Problem requirements =>
The records need to be set down again exactly as they appear.

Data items
........
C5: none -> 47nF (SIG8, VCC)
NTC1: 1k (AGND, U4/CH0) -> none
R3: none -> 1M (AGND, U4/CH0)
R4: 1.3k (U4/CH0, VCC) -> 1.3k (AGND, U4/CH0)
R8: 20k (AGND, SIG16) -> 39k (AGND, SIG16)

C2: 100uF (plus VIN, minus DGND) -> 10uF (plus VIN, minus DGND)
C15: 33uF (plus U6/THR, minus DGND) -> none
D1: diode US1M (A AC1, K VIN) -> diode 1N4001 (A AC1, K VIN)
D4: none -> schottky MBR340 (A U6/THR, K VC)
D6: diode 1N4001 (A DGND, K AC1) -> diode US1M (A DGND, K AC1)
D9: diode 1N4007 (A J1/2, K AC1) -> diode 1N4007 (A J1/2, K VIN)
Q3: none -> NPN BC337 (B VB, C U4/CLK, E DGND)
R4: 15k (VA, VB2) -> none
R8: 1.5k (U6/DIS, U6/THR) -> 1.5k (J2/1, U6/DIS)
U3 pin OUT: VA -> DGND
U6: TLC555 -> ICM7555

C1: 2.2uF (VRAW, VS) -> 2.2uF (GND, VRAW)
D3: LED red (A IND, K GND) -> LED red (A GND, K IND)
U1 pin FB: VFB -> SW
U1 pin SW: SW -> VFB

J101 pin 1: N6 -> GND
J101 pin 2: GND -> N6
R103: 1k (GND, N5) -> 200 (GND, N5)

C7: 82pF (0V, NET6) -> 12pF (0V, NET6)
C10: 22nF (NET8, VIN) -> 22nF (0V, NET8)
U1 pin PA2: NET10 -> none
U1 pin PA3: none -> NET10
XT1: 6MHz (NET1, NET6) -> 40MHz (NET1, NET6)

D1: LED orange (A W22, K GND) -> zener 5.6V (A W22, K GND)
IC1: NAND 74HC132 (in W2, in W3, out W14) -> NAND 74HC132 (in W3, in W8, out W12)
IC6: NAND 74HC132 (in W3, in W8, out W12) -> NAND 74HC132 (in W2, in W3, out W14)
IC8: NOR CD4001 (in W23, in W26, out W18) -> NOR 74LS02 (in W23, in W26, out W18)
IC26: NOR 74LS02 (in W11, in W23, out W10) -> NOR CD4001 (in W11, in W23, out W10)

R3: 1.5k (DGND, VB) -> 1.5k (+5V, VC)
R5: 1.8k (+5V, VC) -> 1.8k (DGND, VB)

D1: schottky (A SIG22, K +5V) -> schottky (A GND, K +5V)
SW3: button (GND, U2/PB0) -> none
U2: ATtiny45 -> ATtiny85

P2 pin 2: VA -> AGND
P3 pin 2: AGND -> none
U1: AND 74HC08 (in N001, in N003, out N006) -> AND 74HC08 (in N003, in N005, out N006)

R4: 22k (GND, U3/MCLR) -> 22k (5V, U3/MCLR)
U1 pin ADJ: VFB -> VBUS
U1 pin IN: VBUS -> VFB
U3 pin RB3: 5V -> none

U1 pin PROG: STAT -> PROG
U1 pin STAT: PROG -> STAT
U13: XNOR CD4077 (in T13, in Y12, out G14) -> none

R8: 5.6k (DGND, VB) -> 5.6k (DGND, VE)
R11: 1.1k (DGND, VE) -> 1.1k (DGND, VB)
........
Answer section =>
C5: none -> 47nF (SIG8, VCC)
NTC1: 1k (AGND, U4/CH0) -> none
R3: none -> 1M (AGND, U4/CH0)
R4: 1.3k (U4/CH0, VCC) -> 1.3k (AGND, U4/CH0)
R8: 20k (AGND, SIG16) -> 39k (AGND, SIG16)

C2: 100uF (plus VIN, minus DGND) -> 10uF (plus VIN, minus DGND)
C15: 33uF (plus U6/THR, minus DGND) -> none
D1: diode US1M (A AC1, K VIN) -> diode 1N4001 (A AC1, K VIN)
D4: none -> schottky MBR340 (A U6/THR, K VC)
D6: diode 1N4001 (A DGND, K AC1) -> diode US1M (A DGND, K AC1)
D9: diode 1N4007 (A J1/2, K AC1) -> diode 1N4007 (A J1/2, K VIN)
Q3: none -> NPN BC337 (B VB, C U4/CLK, E DGND)
R4: 15k (VA, VB2) -> none
R8: 1.5k (U6/DIS, U6/THR) -> 1.5k (J2/1, U6/DIS)
U3 pin OUT: VA -> DGND
U6: TLC555 -> ICM7555

C1: 2.2uF (VRAW, VS) -> 2.2uF (GND, VRAW)
D3: LED red (A IND, K GND) -> LED red (A GND, K IND)
U1 pin FB: VFB -> SW
U1 pin SW: SW -> VFB

J101 pin 1: N6 -> GND
J101 pin 2: GND -> N6
R103: 1k (GND, N5) -> 200 (GND, N5)

C7: 82pF (0V, NET6) -> 12pF (0V, NET6)
C10: 22nF (NET8, VIN) -> 22nF (0V, NET8)
U1 pin PA2: NET10 -> none
U1 pin PA3: none -> NET10
XT1: 6MHz (NET1, NET6) -> 40MHz (NET1, NET6)

D1: LED orange (A W22, K GND) -> zener 5.6V (A W22, K GND)
IC1: NAND 74HC132 (in W2, in W3, out W14) -> NAND 74HC132 (in W3, in W8, out W12)
IC6: NAND 74HC132 (in W3, in W8, out W12) -> NAND 74HC132 (in W2, in W3, out W14)
IC8: NOR CD4001 (in W23, in W26, out W18) -> NOR 74LS02 (in W23, in W26, out W18)
IC26: NOR 74LS02 (in W11, in W23, out W10) -> NOR CD4001 (in W11, in W23, out W10)

R3: 1.5k (DGND, VB) -> 1.5k (+5V, VC)
R5: 1.8k (+5V, VC) -> 1.8k (DGND, VB)

D1: schottky (A SIG22, K +5V) -> schottky (A GND, K +5V)
SW3: button (GND, U2/PB0) -> none
U2: ATtiny45 -> ATtiny85

P2 pin 2: VA -> AGND
P3 pin 2: AGND -> none
U1: AND 74HC08 (in N001, in N003, out N006) -> AND 74HC08 (in N003, in N005, out N006)

R4: 22k (GND, U3/MCLR) -> 22k (5V, U3/MCLR)
U1 pin ADJ: VFB -> VBUS
U1 pin IN: VBUS -> VFB
U3 pin RB3: 5V -> none

U1 pin PROG: STAT -> PROG
U1 pin STAT: PROG -> STAT
U13: XNOR CD4077 (in T13, in Y12, out G14) -> none

R8: 5.6k (DGND, VB) -> 5.6k (DGND, VE)
R11: 1.1k (DGND, VE) -> 1.1k (DGND, VB)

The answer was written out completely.